# EXERCISE DETAILS
Where does the word "cone" appear in the entries below? Copy each line that holds it.

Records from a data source
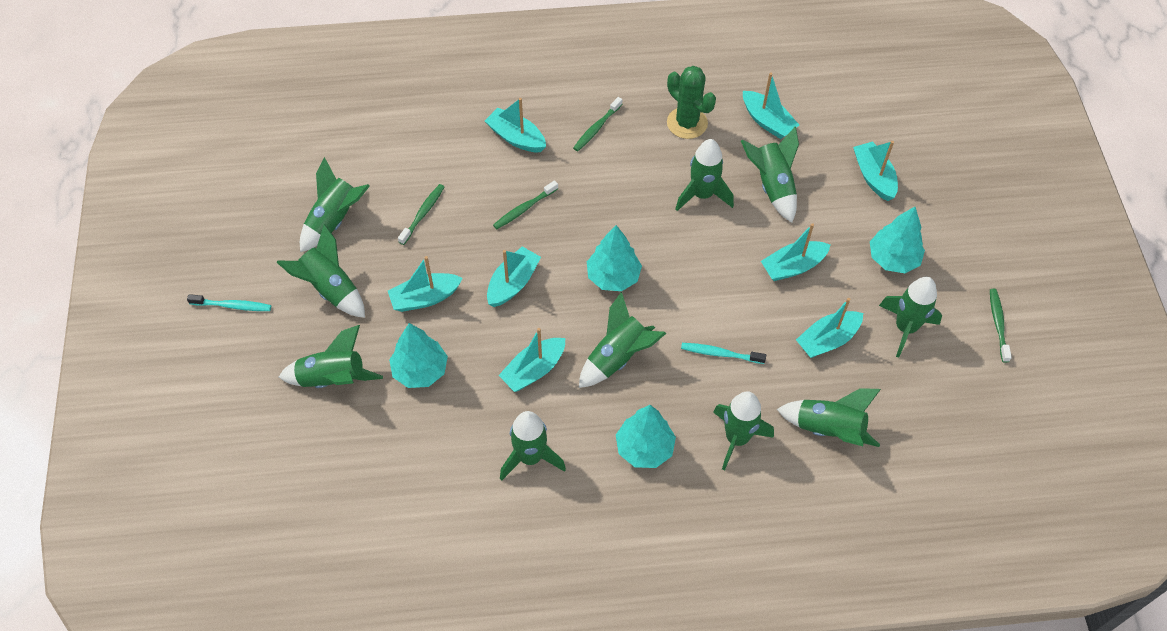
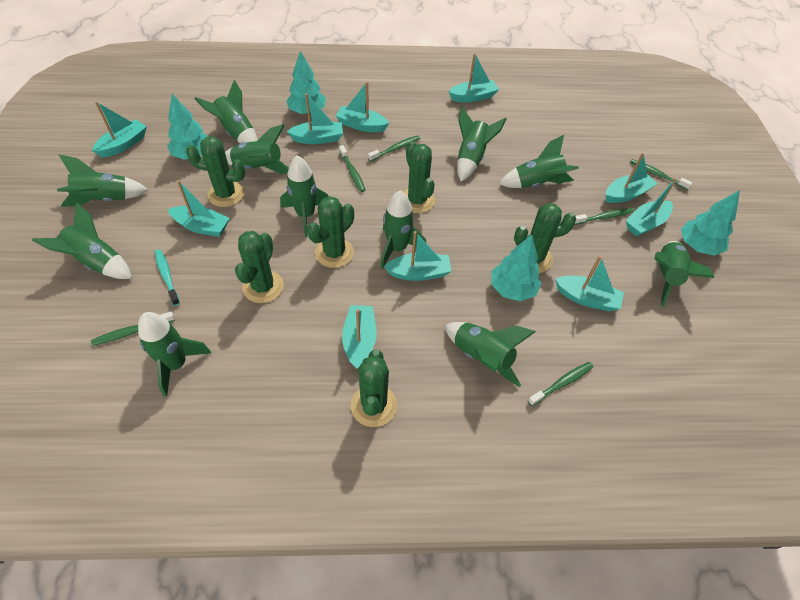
green cactus: 1 -> 6
green rocket: 10 -> 11
green toothbrush: 4 -> 6
turquoise boat: 8 -> 10
turquoise toothbrush: 2 -> 1

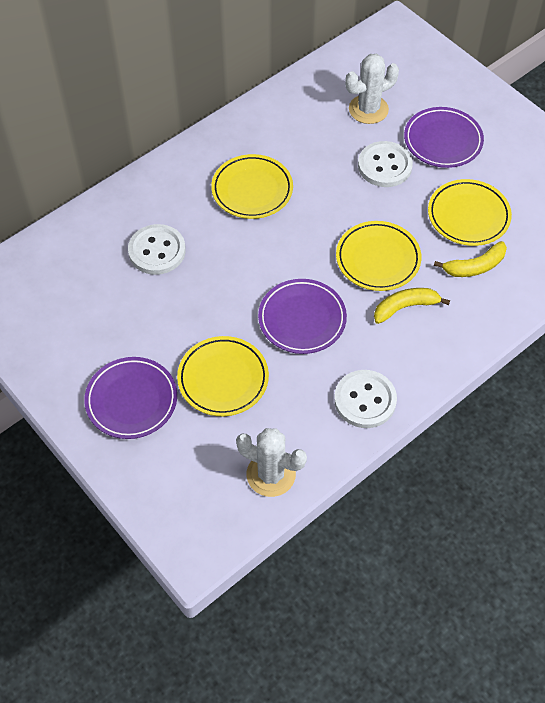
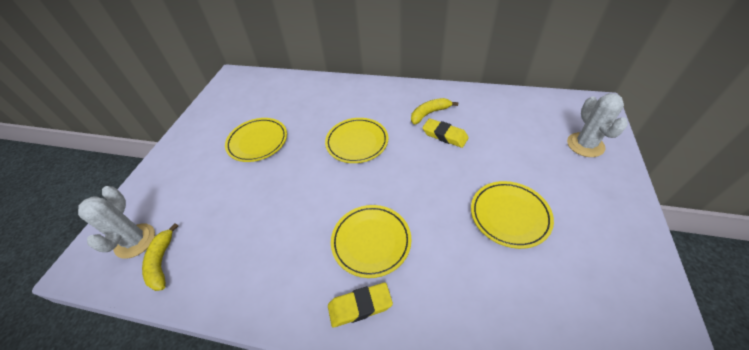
purple plate: 3 -> 0
white button: 3 -> 0
yellow eraser: 0 -> 2

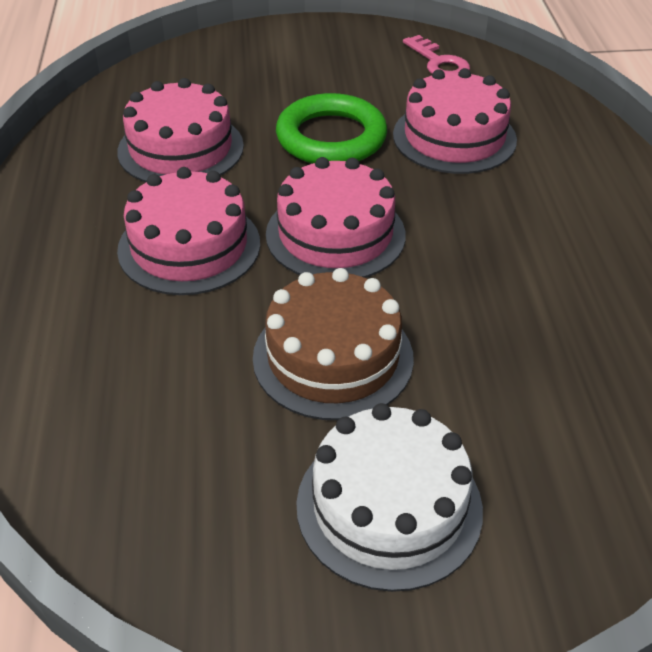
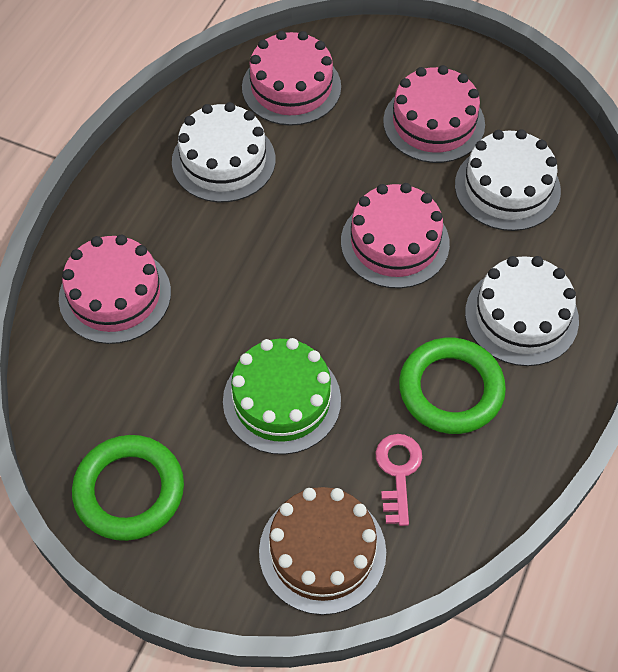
green cake: 0 -> 1
green ring: 1 -> 2
white cake: 1 -> 3

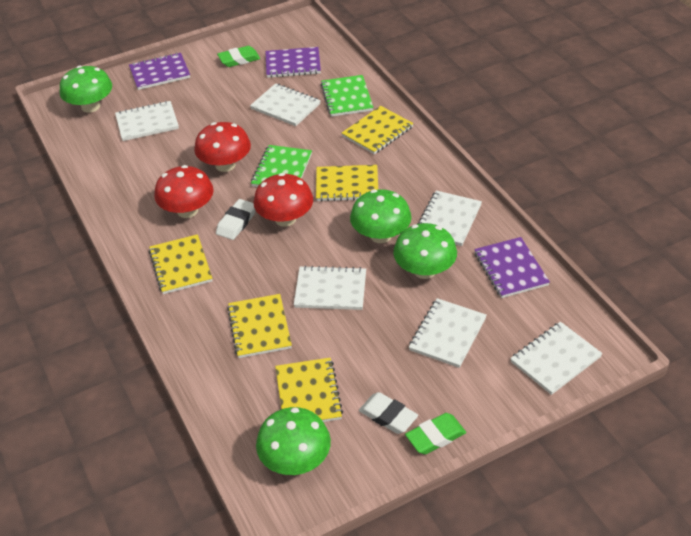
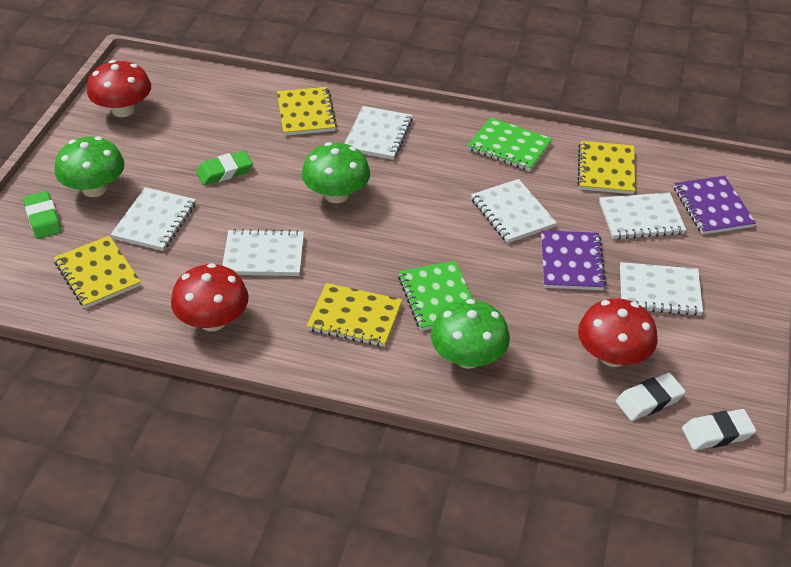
green mushroom: 4 -> 3
purple notebook: 3 -> 2
yellow notebook: 5 -> 4

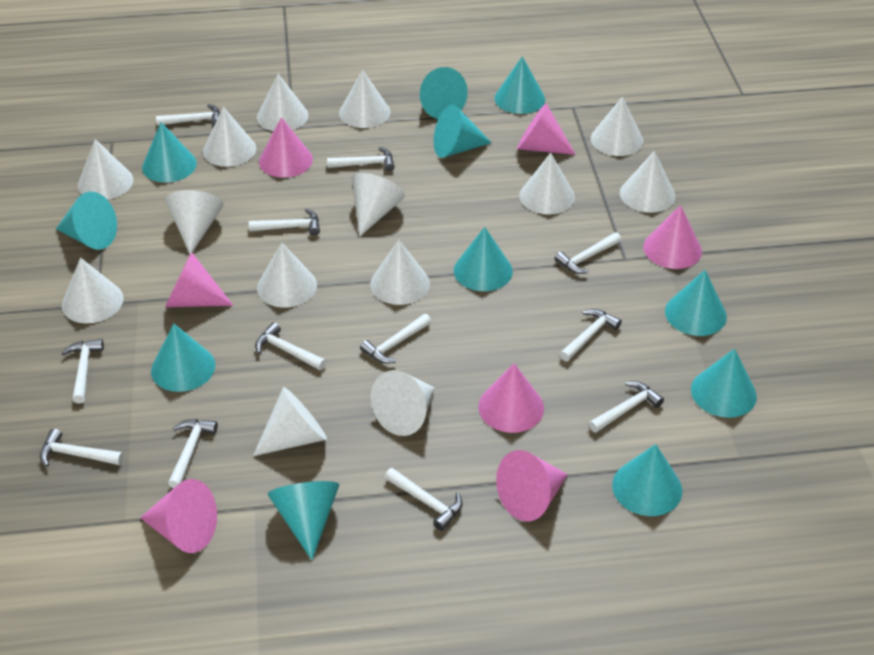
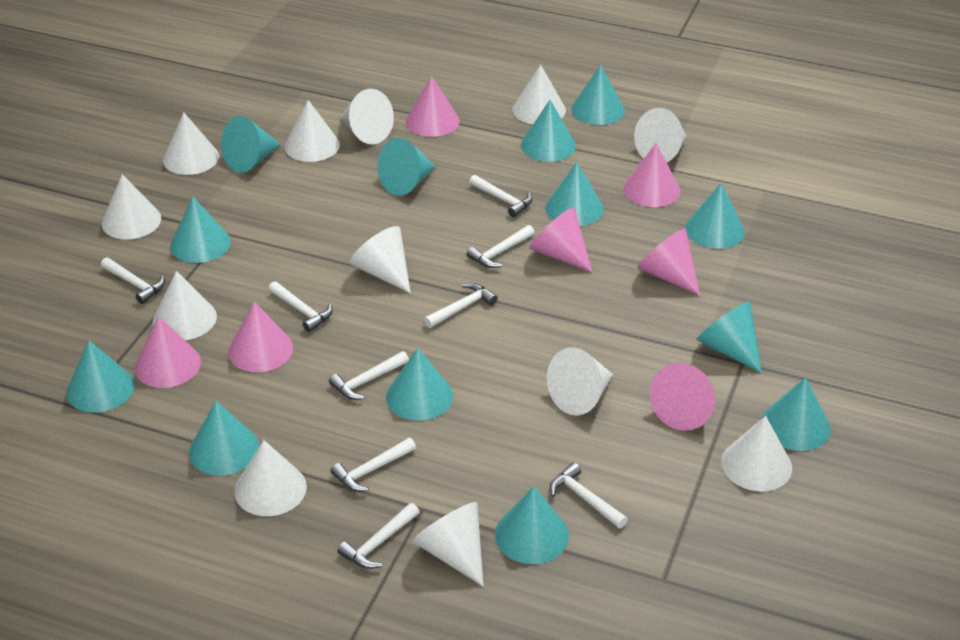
turquoise cone: 11 -> 13
white cone: 14 -> 12
white hammer: 12 -> 9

# RESULT FOR THIS EXERCISE
turquoise cone: 11 -> 13
white cone: 14 -> 12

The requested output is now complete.